* **WHAT THE EXERCISE ASKS**: Every line below between the one holding "grey cap [116,329,249,424]" and the one holding "none -> green apple [233,180,301,246]", inclusive, should be copied exactly, and no other line.

* **RECORDS PROVIDED**:
┌──
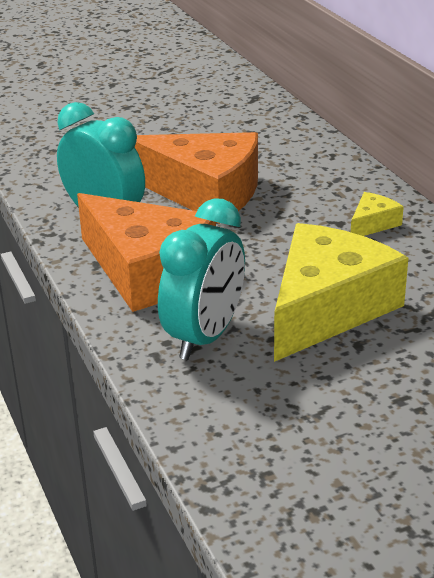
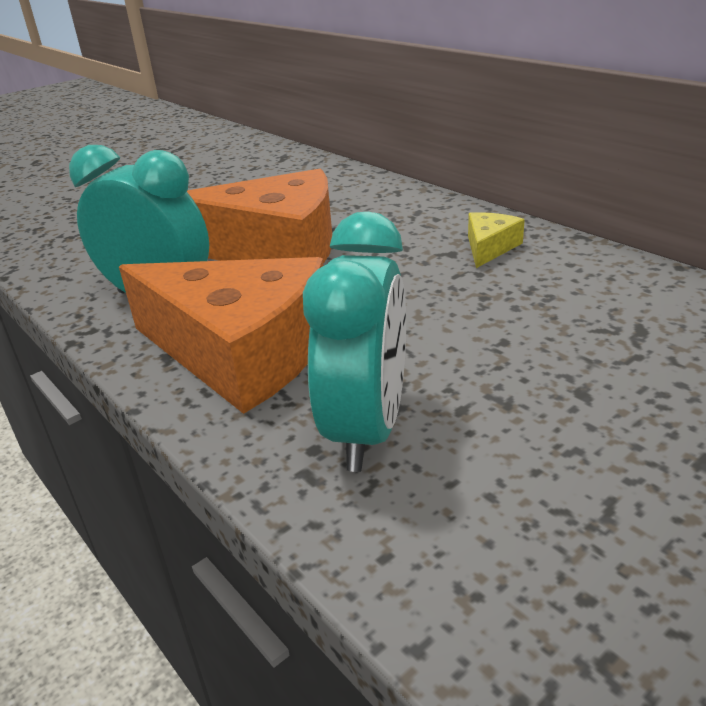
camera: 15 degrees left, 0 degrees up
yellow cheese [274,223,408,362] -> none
└──
┌──
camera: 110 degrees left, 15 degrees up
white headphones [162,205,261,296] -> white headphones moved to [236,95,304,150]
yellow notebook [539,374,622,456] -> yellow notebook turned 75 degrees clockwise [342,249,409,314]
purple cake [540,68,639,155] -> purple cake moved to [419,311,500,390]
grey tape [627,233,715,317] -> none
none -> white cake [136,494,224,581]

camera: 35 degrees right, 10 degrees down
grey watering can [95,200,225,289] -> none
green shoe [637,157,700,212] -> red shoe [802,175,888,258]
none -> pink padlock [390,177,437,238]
└──
┌──
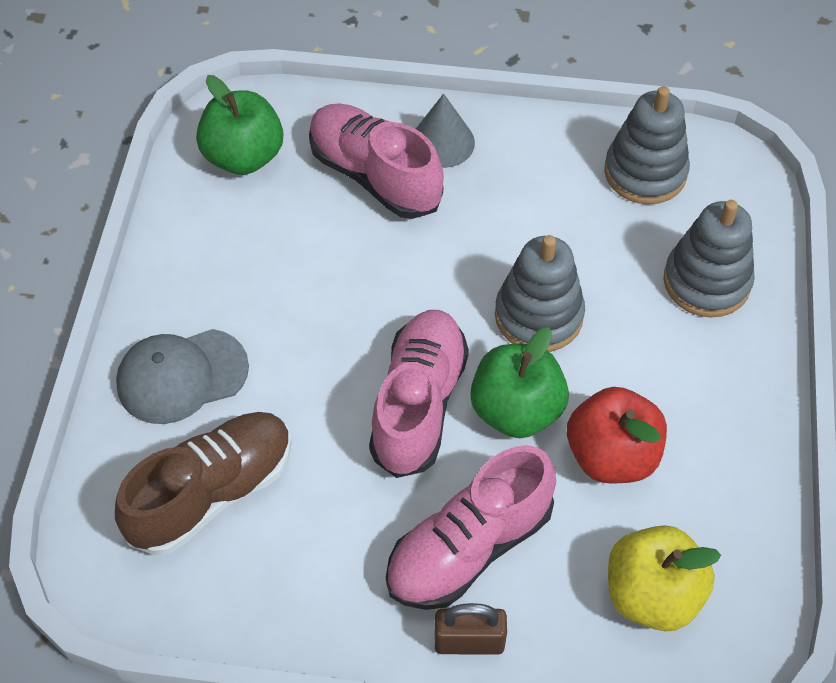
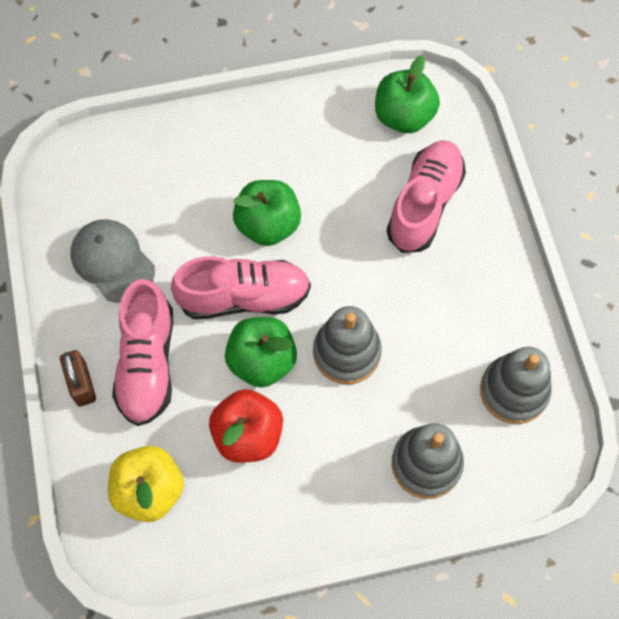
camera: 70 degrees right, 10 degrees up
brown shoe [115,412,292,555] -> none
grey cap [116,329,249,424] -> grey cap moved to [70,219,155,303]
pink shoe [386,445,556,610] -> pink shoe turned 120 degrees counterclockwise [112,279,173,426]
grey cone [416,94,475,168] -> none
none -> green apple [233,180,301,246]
└──
* **FINAL ANSWER**:
grey cap [116,329,249,424] -> grey cap moved to [70,219,155,303]
pink shoe [386,445,556,610] -> pink shoe turned 120 degrees counterclockwise [112,279,173,426]
grey cone [416,94,475,168] -> none
none -> green apple [233,180,301,246]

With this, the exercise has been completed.